* [Stored data]:
..........

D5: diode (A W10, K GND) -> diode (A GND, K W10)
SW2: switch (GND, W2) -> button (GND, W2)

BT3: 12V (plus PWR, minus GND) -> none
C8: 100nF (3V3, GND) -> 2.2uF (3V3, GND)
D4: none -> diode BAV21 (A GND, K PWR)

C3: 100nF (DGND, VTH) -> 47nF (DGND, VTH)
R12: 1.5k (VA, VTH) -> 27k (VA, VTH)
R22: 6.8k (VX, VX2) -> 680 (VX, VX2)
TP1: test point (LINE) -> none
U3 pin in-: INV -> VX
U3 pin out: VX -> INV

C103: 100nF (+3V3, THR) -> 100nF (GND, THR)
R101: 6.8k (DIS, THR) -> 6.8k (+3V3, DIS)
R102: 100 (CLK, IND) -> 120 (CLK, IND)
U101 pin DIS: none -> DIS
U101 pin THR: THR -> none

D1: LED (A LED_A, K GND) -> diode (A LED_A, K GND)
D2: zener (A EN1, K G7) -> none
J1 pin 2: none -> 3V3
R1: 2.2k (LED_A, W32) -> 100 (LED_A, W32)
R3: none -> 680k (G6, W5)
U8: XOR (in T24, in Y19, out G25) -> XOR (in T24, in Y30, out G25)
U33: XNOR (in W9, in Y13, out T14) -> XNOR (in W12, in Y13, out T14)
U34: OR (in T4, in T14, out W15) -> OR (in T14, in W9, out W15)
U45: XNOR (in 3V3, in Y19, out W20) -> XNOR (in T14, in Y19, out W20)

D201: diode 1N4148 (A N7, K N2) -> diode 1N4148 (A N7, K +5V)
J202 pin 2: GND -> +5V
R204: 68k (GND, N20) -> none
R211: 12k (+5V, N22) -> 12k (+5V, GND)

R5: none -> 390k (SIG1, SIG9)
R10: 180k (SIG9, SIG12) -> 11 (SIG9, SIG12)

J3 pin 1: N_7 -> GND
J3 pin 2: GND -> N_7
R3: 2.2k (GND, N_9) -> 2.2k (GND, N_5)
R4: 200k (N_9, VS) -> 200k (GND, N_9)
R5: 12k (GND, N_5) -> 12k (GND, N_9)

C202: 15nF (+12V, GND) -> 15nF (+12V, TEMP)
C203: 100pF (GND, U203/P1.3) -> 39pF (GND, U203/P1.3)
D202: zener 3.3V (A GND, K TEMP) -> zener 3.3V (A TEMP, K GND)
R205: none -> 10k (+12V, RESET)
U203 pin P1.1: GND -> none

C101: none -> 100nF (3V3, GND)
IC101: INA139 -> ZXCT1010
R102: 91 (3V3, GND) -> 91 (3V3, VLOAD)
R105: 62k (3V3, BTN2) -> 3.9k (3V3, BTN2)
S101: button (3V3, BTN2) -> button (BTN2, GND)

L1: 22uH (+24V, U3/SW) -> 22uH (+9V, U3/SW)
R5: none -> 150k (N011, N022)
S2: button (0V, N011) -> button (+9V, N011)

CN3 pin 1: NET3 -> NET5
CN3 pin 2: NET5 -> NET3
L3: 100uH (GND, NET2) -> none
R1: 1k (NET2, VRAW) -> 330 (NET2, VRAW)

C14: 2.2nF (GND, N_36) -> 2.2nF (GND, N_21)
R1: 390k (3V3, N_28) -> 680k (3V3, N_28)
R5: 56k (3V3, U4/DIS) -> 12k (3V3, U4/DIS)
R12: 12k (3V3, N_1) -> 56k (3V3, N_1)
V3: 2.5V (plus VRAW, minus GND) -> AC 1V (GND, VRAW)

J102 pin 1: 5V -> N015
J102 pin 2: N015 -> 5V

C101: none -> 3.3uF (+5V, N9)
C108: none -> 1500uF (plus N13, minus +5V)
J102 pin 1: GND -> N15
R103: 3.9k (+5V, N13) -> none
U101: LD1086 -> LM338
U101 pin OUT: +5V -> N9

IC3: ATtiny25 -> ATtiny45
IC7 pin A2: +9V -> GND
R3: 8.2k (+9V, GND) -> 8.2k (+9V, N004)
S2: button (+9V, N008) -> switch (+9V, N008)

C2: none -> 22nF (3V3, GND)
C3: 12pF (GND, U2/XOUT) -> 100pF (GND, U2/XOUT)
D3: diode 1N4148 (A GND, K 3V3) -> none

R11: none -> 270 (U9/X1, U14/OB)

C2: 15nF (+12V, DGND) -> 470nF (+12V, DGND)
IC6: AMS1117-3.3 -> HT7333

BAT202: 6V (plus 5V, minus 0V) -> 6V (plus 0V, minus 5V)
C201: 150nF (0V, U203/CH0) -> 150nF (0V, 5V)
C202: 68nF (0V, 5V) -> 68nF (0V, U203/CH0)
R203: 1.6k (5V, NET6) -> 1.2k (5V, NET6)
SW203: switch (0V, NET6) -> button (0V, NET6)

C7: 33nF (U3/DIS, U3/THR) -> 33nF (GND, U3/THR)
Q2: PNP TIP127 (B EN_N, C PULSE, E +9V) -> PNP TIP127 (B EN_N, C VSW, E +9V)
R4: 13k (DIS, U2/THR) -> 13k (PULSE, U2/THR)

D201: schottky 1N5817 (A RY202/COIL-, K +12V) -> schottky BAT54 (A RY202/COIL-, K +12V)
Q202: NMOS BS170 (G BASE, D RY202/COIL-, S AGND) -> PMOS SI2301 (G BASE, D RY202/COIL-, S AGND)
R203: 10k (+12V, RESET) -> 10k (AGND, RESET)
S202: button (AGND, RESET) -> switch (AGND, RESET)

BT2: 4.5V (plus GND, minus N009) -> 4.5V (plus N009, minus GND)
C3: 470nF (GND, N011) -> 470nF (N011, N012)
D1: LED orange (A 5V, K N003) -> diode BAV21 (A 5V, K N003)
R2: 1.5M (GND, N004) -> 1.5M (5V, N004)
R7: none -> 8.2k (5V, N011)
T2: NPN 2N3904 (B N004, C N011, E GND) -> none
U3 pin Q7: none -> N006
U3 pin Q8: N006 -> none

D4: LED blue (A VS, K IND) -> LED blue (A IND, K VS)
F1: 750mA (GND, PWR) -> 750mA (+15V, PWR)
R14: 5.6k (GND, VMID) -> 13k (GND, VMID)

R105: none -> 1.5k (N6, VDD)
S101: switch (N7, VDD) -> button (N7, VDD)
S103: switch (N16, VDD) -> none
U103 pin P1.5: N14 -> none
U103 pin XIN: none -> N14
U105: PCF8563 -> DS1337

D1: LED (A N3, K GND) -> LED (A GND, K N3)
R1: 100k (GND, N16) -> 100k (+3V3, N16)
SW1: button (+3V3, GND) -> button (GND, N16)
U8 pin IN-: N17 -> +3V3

..........

* [Exercise requirements]:
Lines from the one holding "R7: none -> 8.2k (5V, N011)" to the last line of the records: return these exactly, and only these.

* [Final answer]:
R7: none -> 8.2k (5V, N011)
T2: NPN 2N3904 (B N004, C N011, E GND) -> none
U3 pin Q7: none -> N006
U3 pin Q8: N006 -> none

D4: LED blue (A VS, K IND) -> LED blue (A IND, K VS)
F1: 750mA (GND, PWR) -> 750mA (+15V, PWR)
R14: 5.6k (GND, VMID) -> 13k (GND, VMID)

R105: none -> 1.5k (N6, VDD)
S101: switch (N7, VDD) -> button (N7, VDD)
S103: switch (N16, VDD) -> none
U103 pin P1.5: N14 -> none
U103 pin XIN: none -> N14
U105: PCF8563 -> DS1337

D1: LED (A N3, K GND) -> LED (A GND, K N3)
R1: 100k (GND, N16) -> 100k (+3V3, N16)
SW1: button (+3V3, GND) -> button (GND, N16)
U8 pin IN-: N17 -> +3V3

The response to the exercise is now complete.